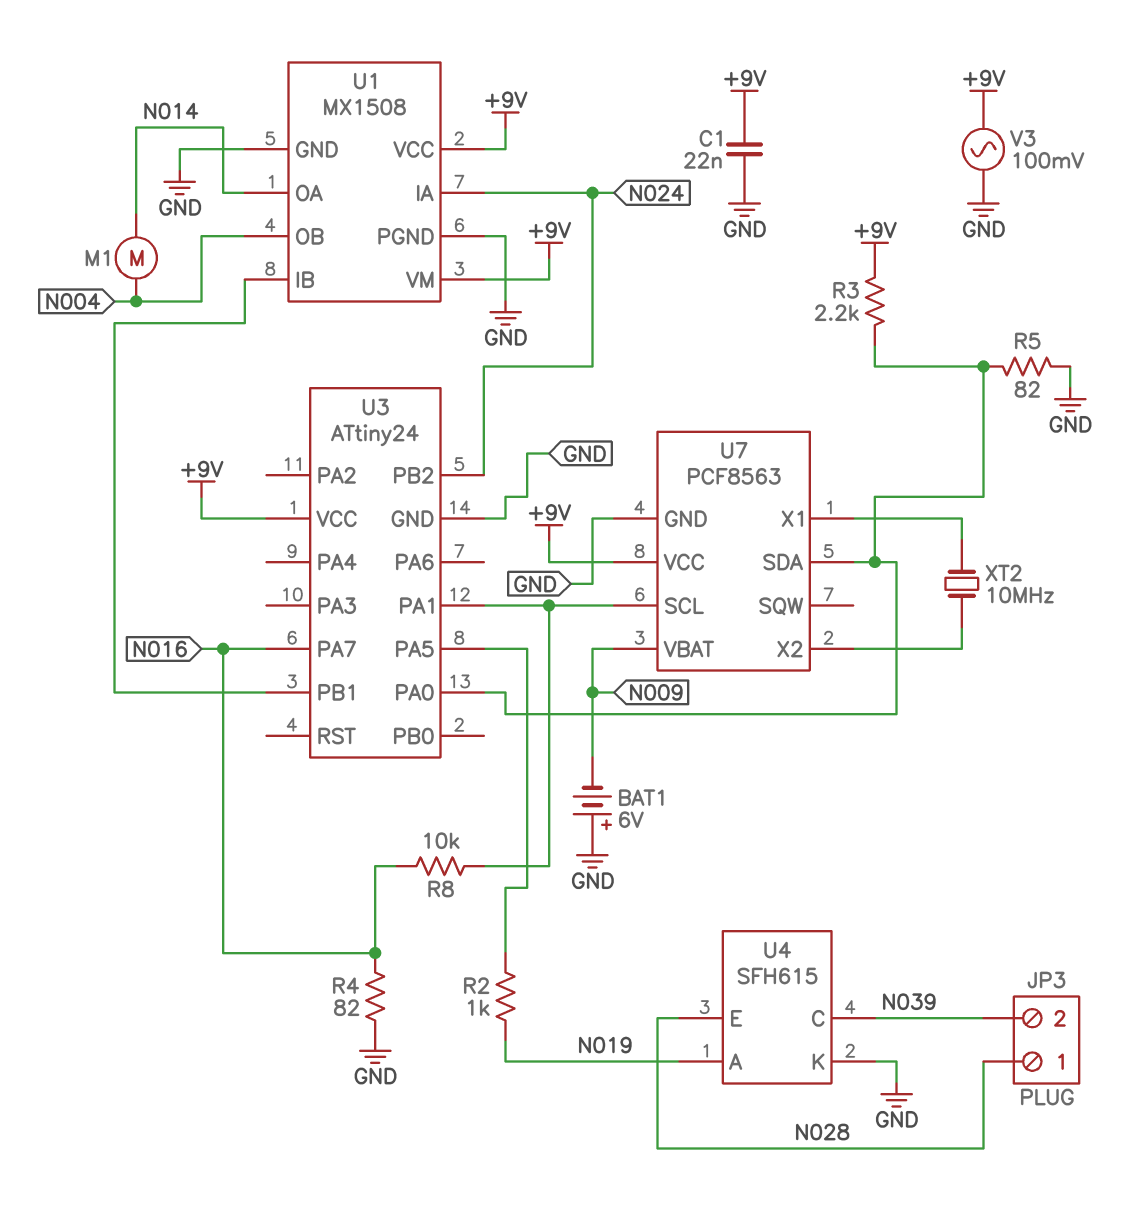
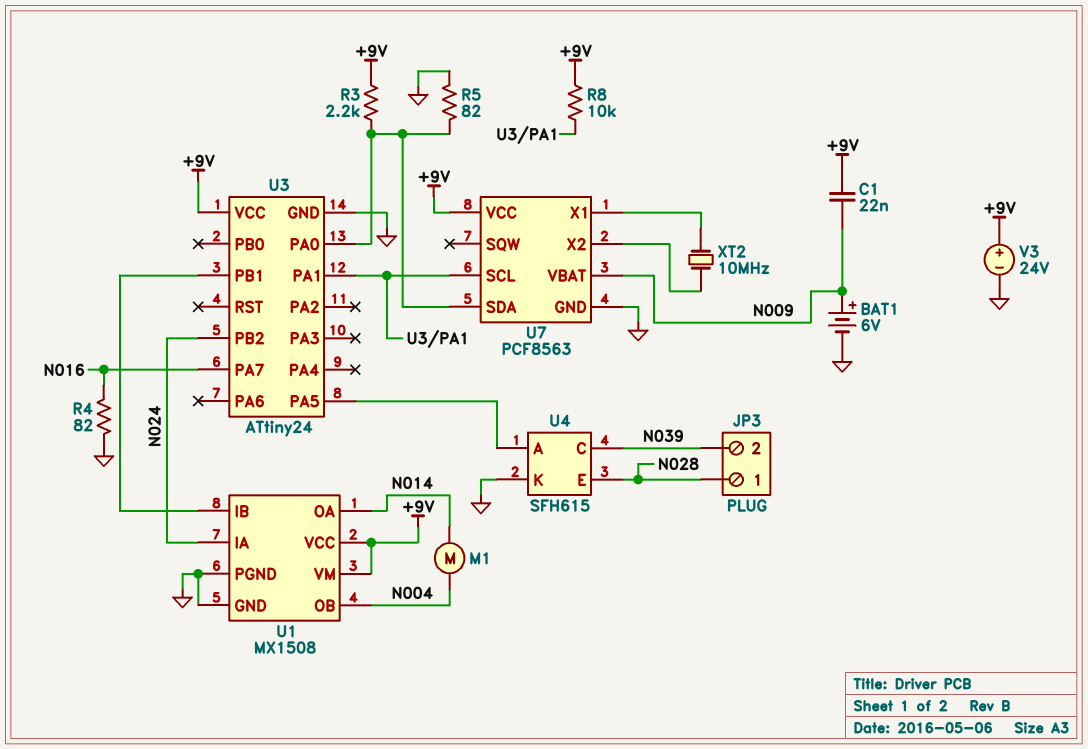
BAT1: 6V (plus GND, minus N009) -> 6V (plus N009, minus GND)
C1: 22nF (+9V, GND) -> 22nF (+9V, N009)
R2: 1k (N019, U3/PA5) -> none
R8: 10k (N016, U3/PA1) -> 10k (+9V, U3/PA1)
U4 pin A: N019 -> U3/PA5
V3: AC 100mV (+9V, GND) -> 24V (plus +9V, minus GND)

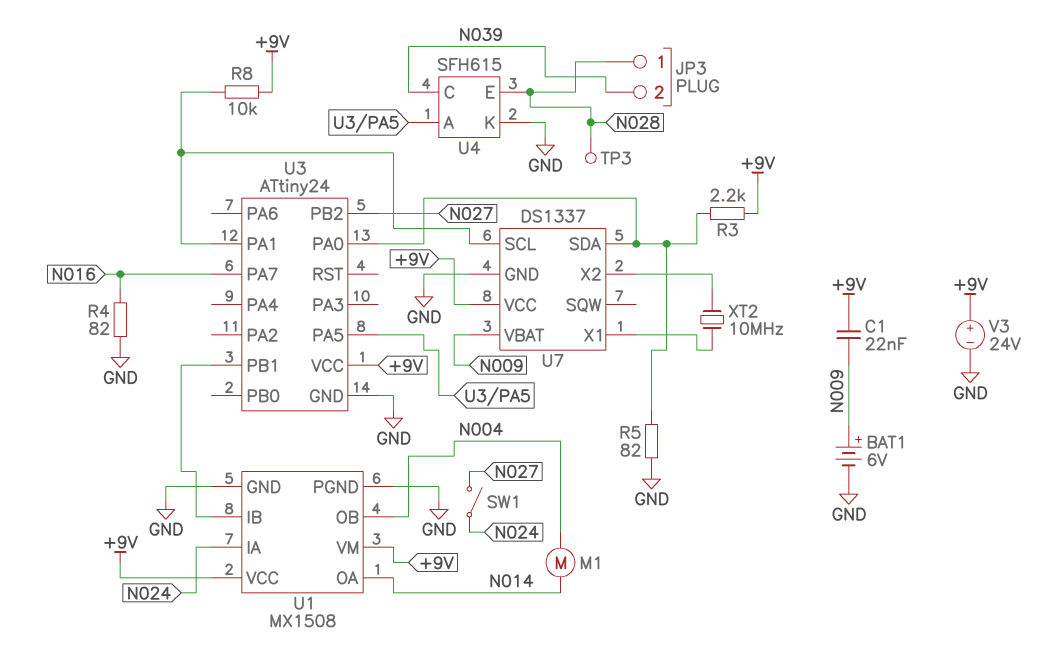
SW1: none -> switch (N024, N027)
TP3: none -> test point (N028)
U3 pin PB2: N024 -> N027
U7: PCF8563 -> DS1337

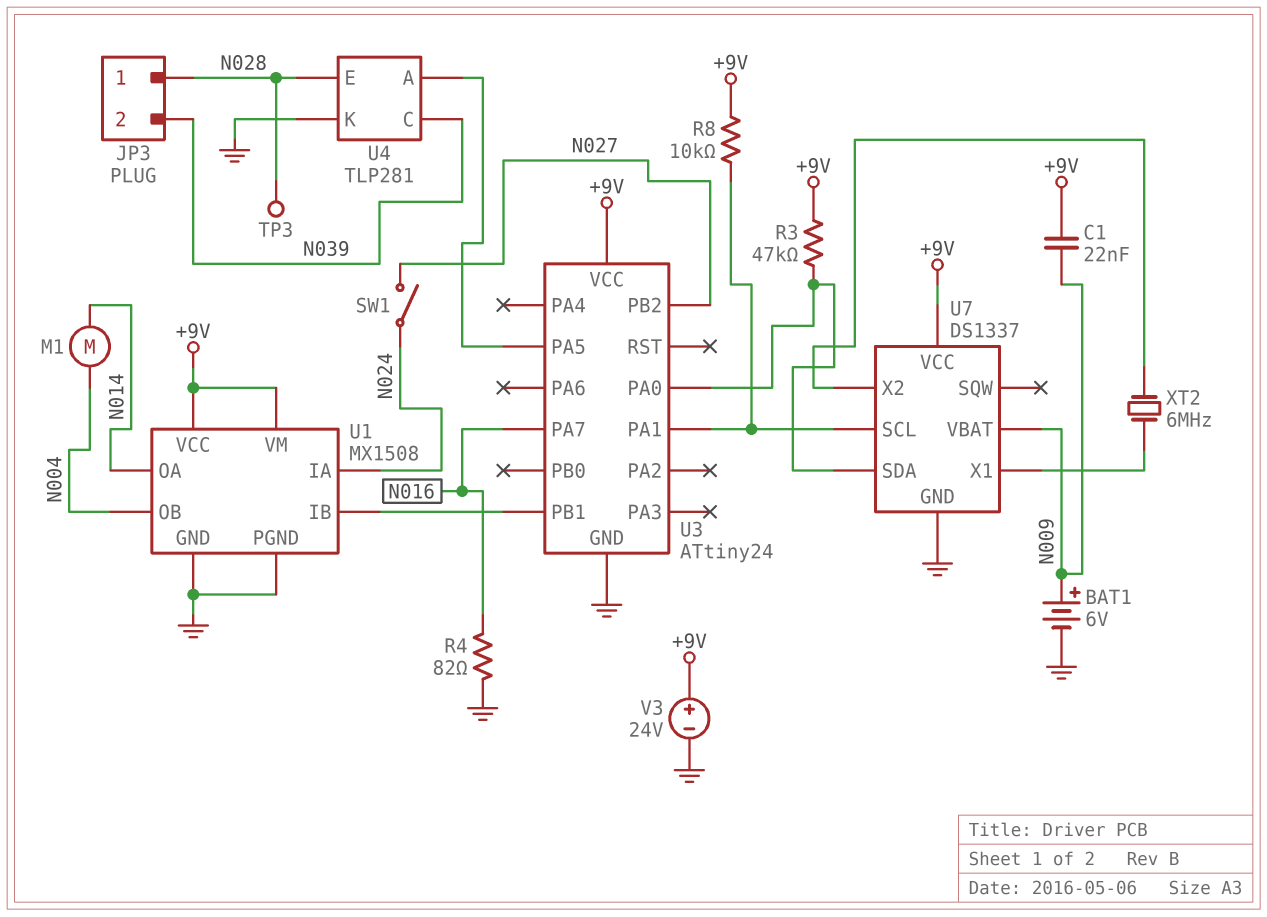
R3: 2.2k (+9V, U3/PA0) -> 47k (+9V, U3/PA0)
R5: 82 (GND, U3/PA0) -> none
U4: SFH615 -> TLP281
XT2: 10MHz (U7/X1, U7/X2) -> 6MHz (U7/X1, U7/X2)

# Task description
Search the entries above for lines containing the word "none", and copy each one.

# Result
R2: 1k (N019, U3/PA5) -> none
SW1: none -> switch (N024, N027)
TP3: none -> test point (N028)
R5: 82 (GND, U3/PA0) -> none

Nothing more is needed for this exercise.